Task objective: The expected copy holds every entry exactly and none of the pictures.

═══

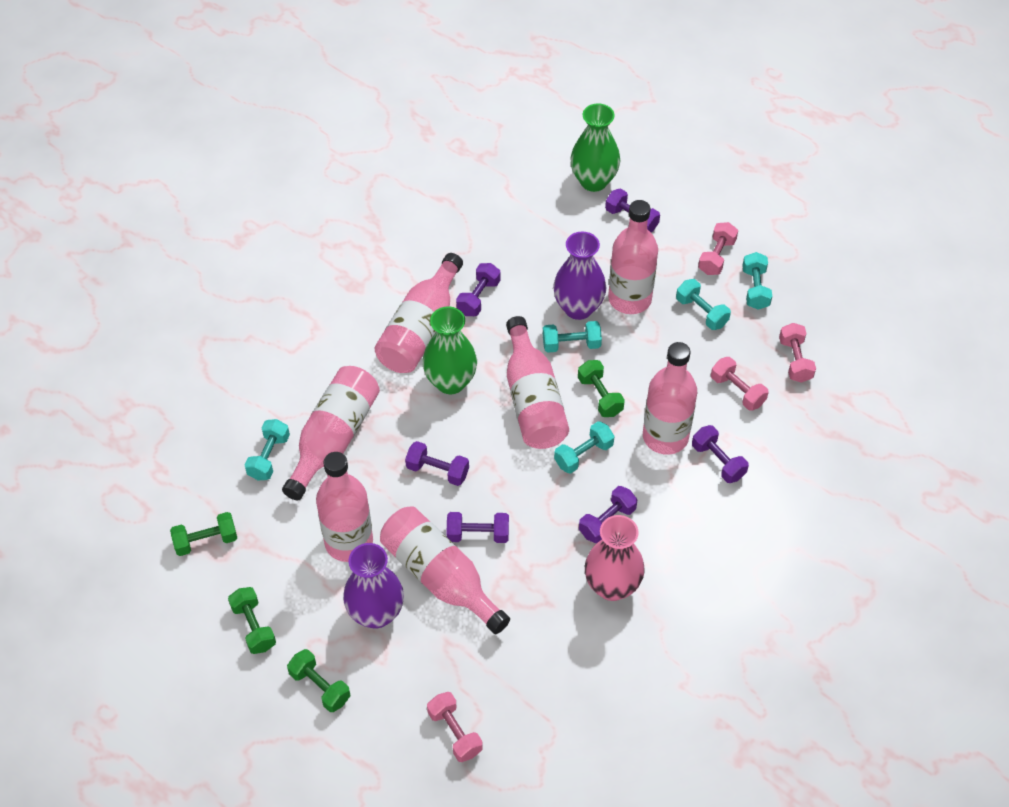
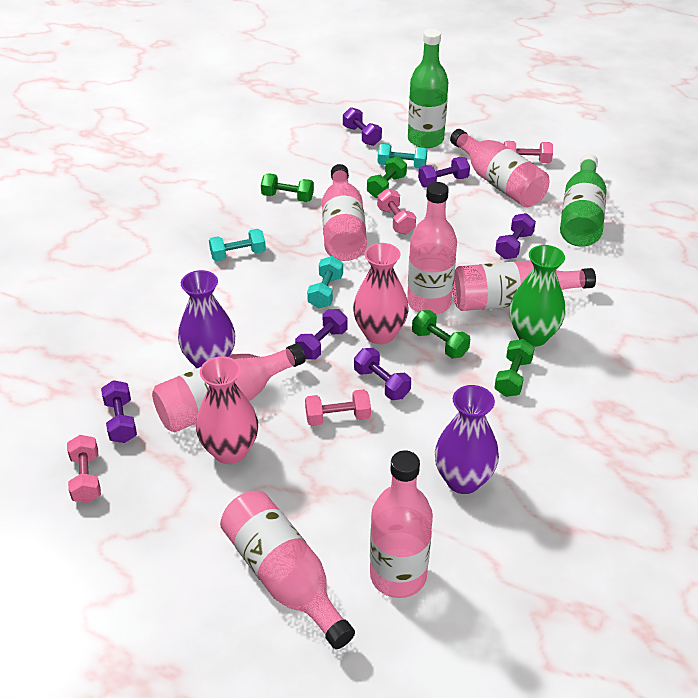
green bottle: 0 -> 2
green vase: 2 -> 1
pink vase: 1 -> 2
turquoise dumbbell: 5 -> 3

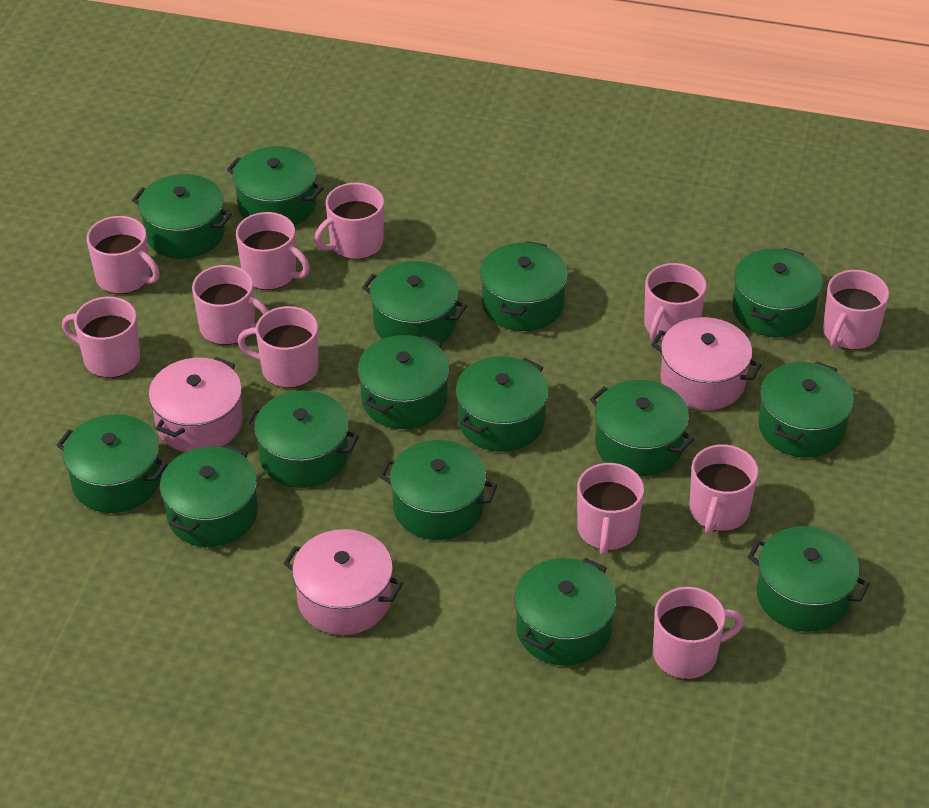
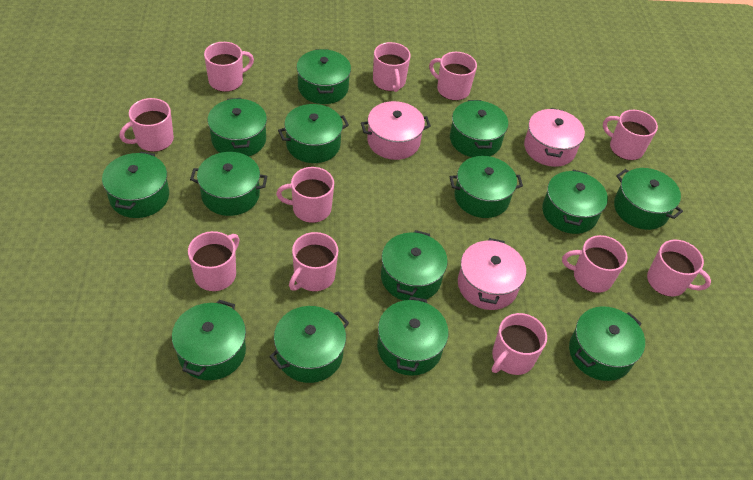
green pot: 15 -> 14

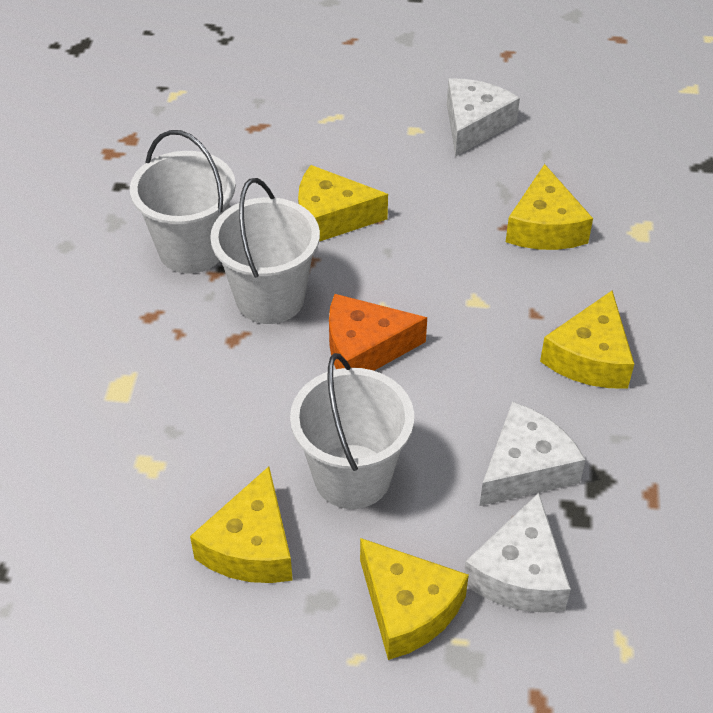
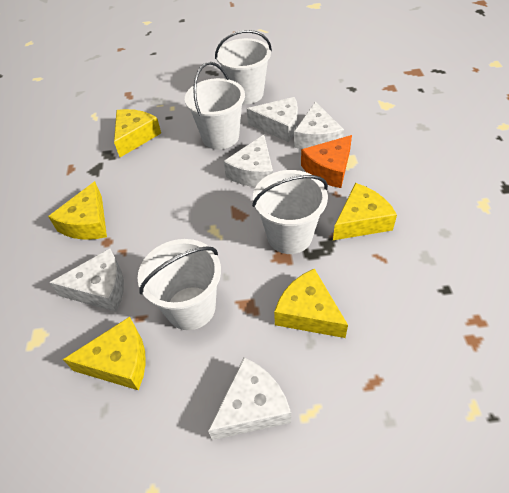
white bucket: 3 -> 4
white cheese: 3 -> 5

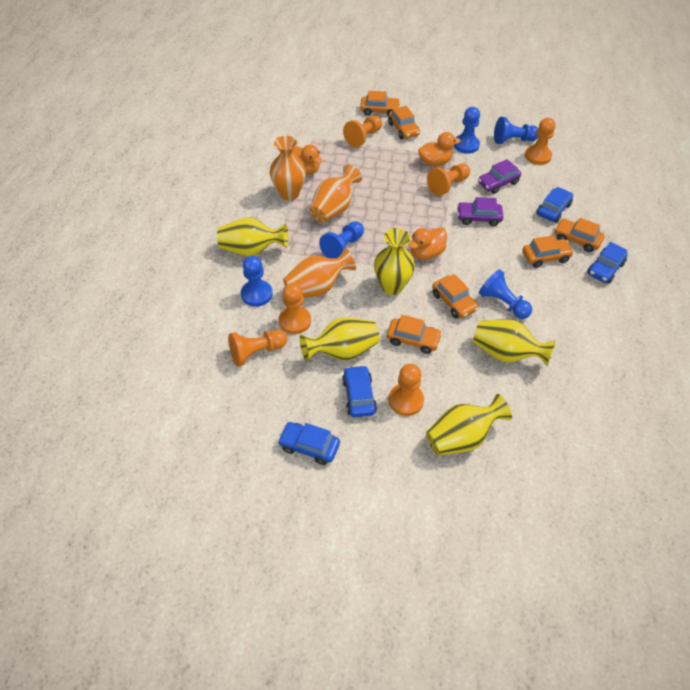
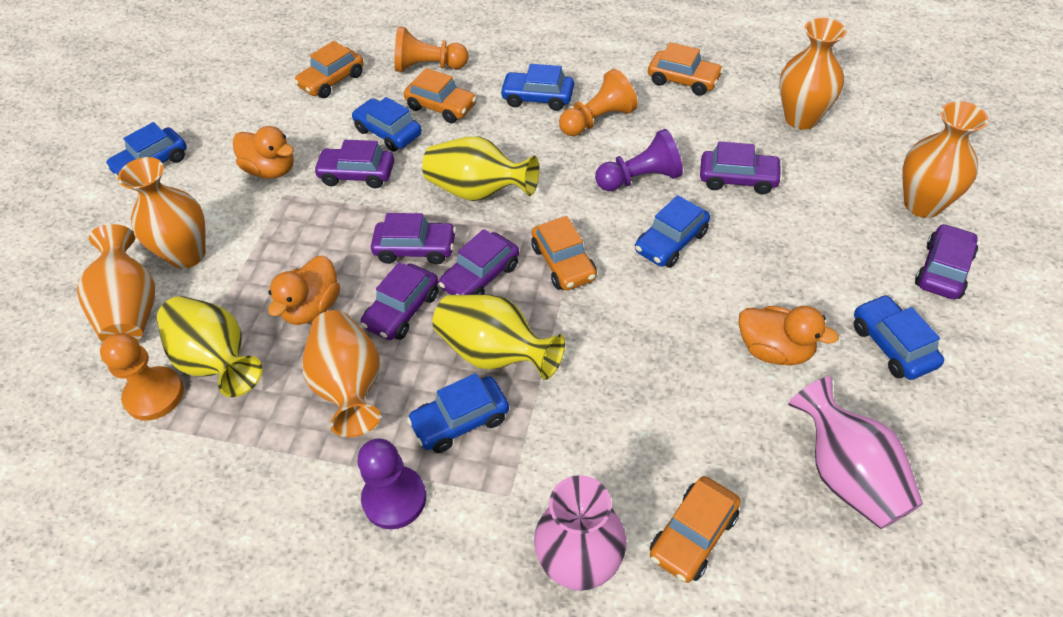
blue car: 4 -> 6
blue pawn: 5 -> 0
orange car: 6 -> 5
orange pawn: 6 -> 3
orange vase: 3 -> 5
pink vase: 0 -> 2
purple car: 2 -> 6
purple pawn: 0 -> 2
yellow vase: 5 -> 3

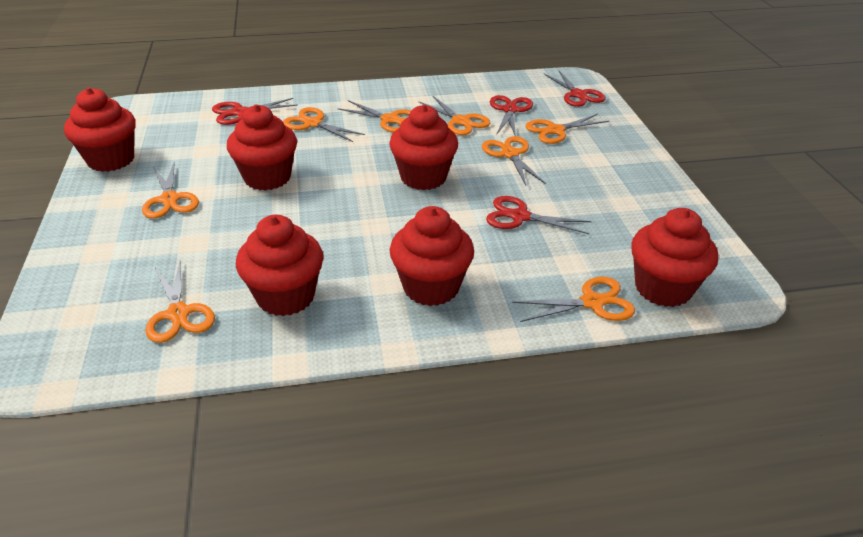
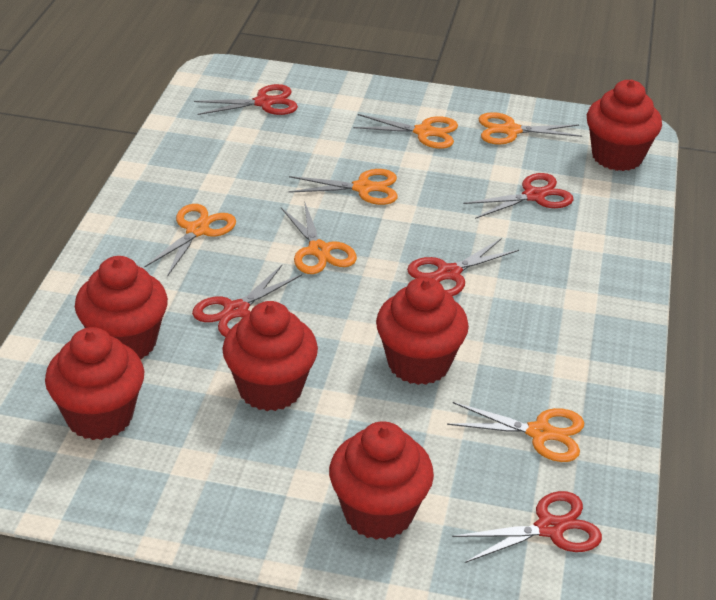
orange scissors: 8 -> 6
red scissors: 4 -> 5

═══

Result of the task:
green bottle: 0 -> 2
green vase: 2 -> 1
pink vase: 1 -> 2
turquoise dumbbell: 5 -> 3

green pot: 15 -> 14

white bucket: 3 -> 4
white cheese: 3 -> 5

blue car: 4 -> 6
blue pawn: 5 -> 0
orange car: 6 -> 5
orange pawn: 6 -> 3
orange vase: 3 -> 5
pink vase: 0 -> 2
purple car: 2 -> 6
purple pawn: 0 -> 2
yellow vase: 5 -> 3

orange scissors: 8 -> 6
red scissors: 4 -> 5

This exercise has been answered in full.